Begin the copy at the line containing "none -> pink 2x6 brick [130,364,284,414]" in the data below and end it at the line containing "none -> pink 1x1 round brick [463,312,487,336]", keeping each line exact and leaving out pictures.
----
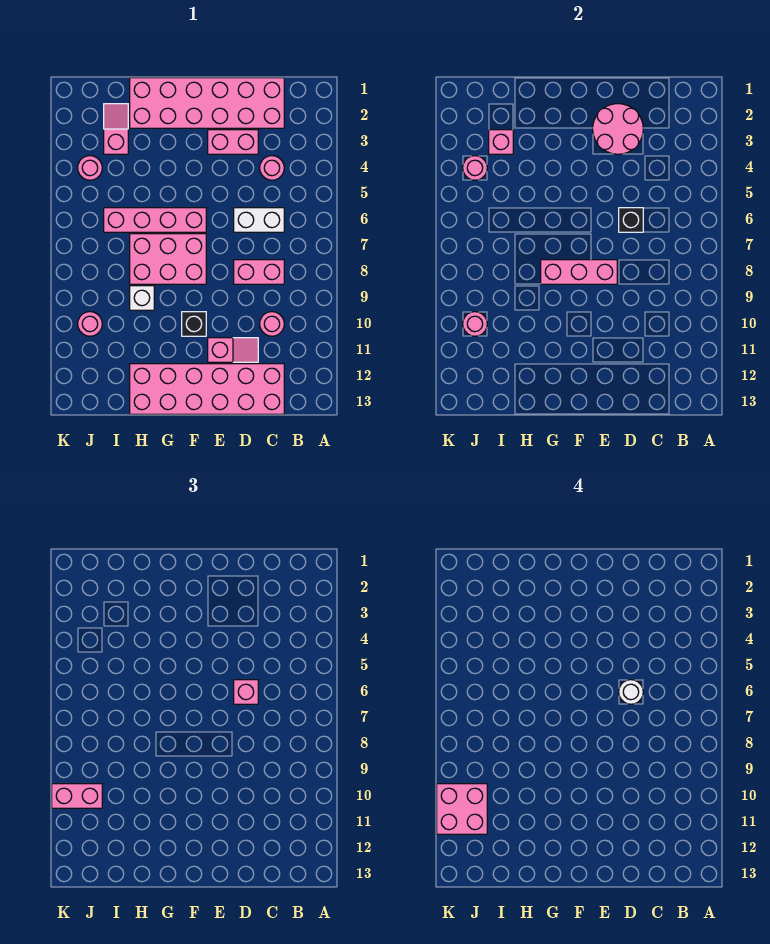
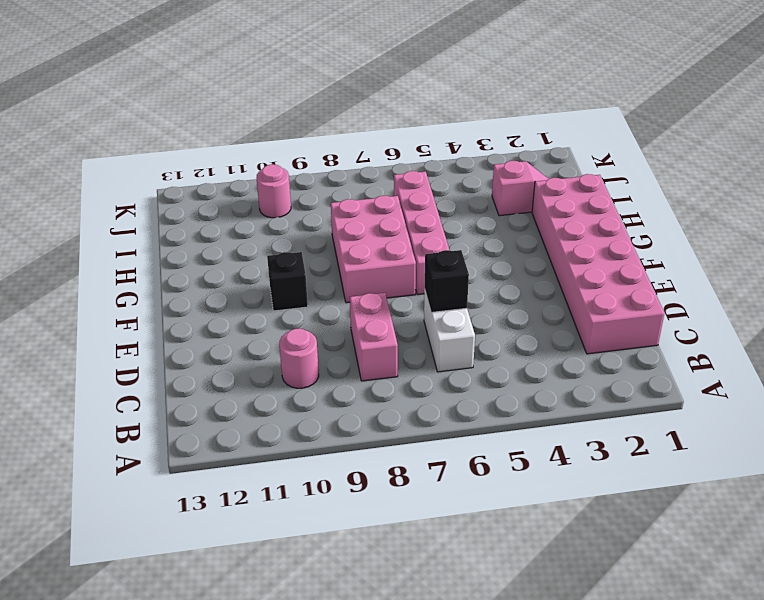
none -> pink 1x1 round brick [260,156,284,180]
none -> pink 2x6 brick [130,364,284,414]
none -> pink 1x2 brick [208,130,258,154]

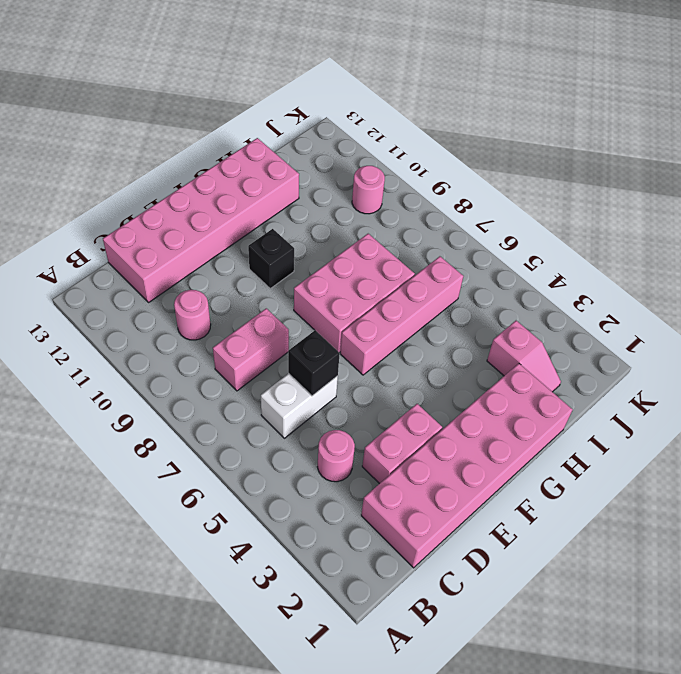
none -> pink 1x2 slope [208,338,258,362]
none -> white 1x1 brick [130,286,154,310]
none -> pink 1x1 round brick [78,156,102,180]

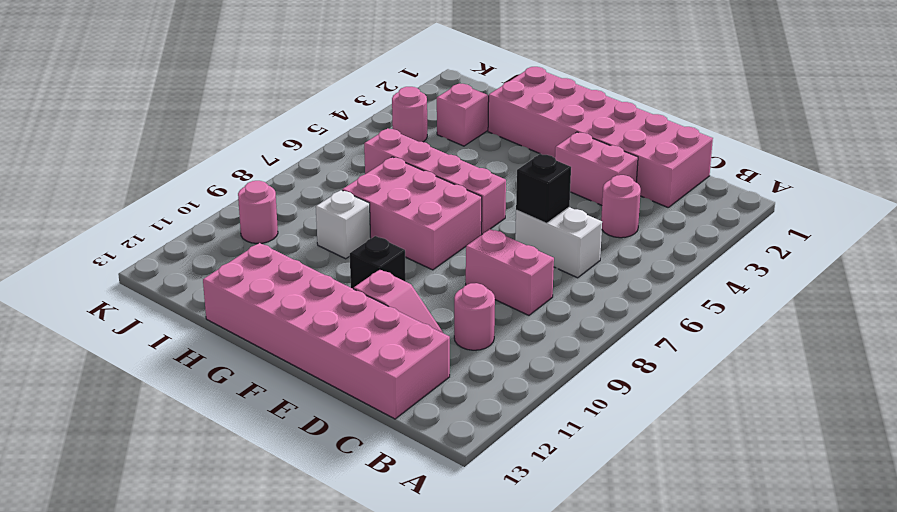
none -> pink 2x2 round brick [593,104,643,154]
none -> pink 1x3 brick [541,260,617,284]
none -> pink 1x1 brick [489,130,513,154]

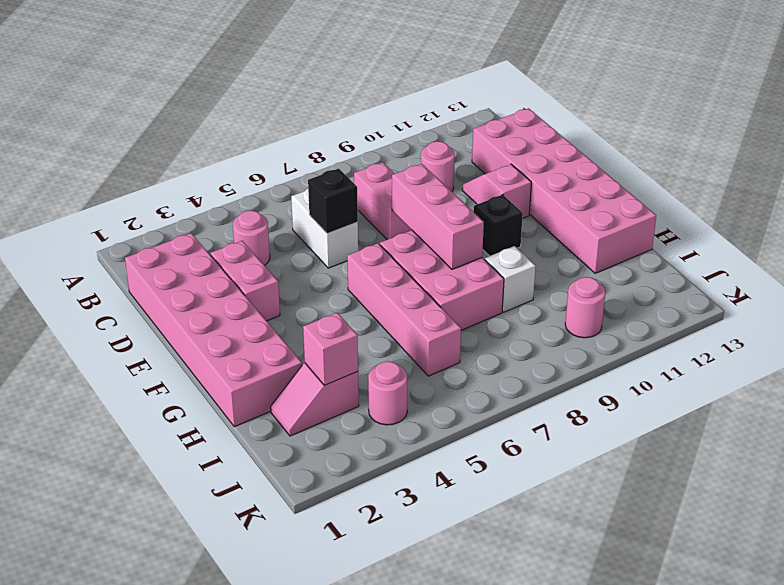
none -> pink 2x2 round brick [593,104,643,154]
none -> pink 1x1 round brick [463,156,487,180]
none -> pink 1x1 round brick [463,312,487,336]

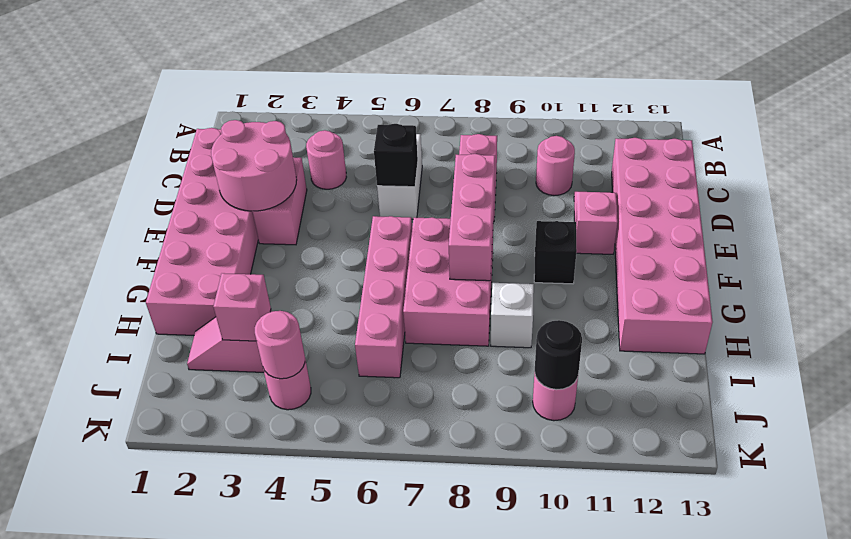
black 1x1 round brick [535,320,582,390] -> pink 1x1 round brick [463,312,487,336]
none -> pink 1x1 brick [234,680,258,704]
none -> pink 1x2 brick [52,784,102,808]
none -> white 1x1 round brick [619,680,643,704]

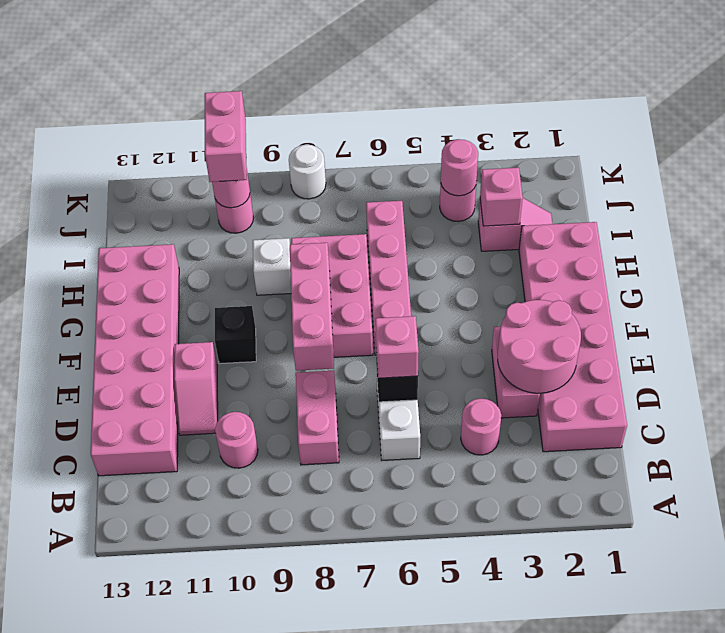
white 1x1 round brick [289,145,326,199] -> white 1x1 round brick moved to [619,680,643,704]
none -> pink 2x2 brick [437,784,487,834]

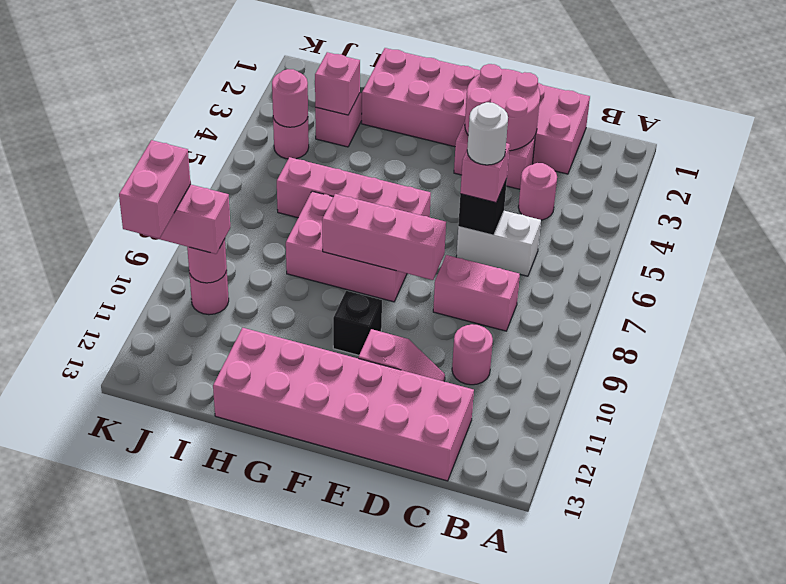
pink 1x2 brick [119,140,190,238] -> pink 2x2 brick [437,784,487,834]
none -> white 1x1 brick [130,286,154,310]

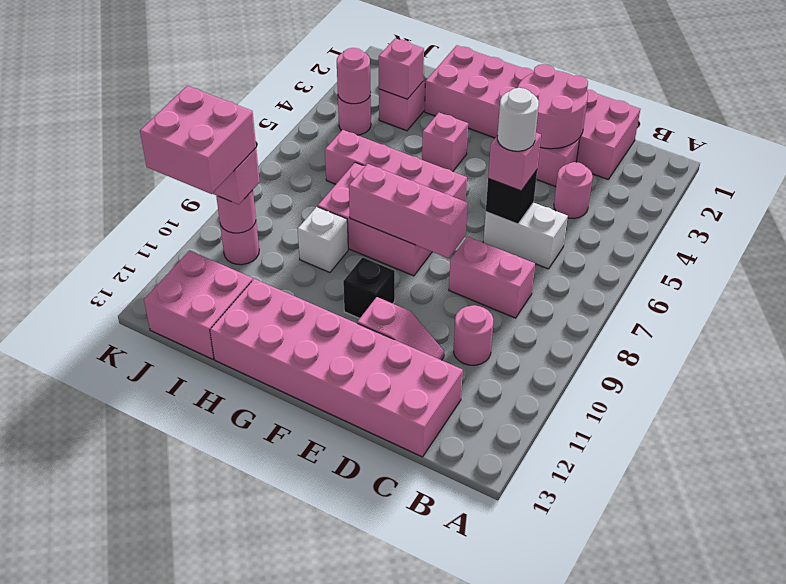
pink 1x1 brick [422,113,468,172] -> none
pink 2x2 brick [144,251,253,359] -> none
----
● **RESPONSE AREA**:
none -> pink 2x6 brick [130,364,284,414]
none -> pink 1x2 brick [208,130,258,154]

none -> pink 1x2 slope [208,338,258,362]
none -> white 1x1 brick [130,286,154,310]
none -> pink 1x1 round brick [78,156,102,180]

none -> pink 2x2 round brick [593,104,643,154]
none -> pink 1x3 brick [541,260,617,284]
none -> pink 1x1 brick [489,130,513,154]

none -> pink 2x2 round brick [593,104,643,154]
none -> pink 1x1 round brick [463,156,487,180]
none -> pink 1x1 round brick [463,312,487,336]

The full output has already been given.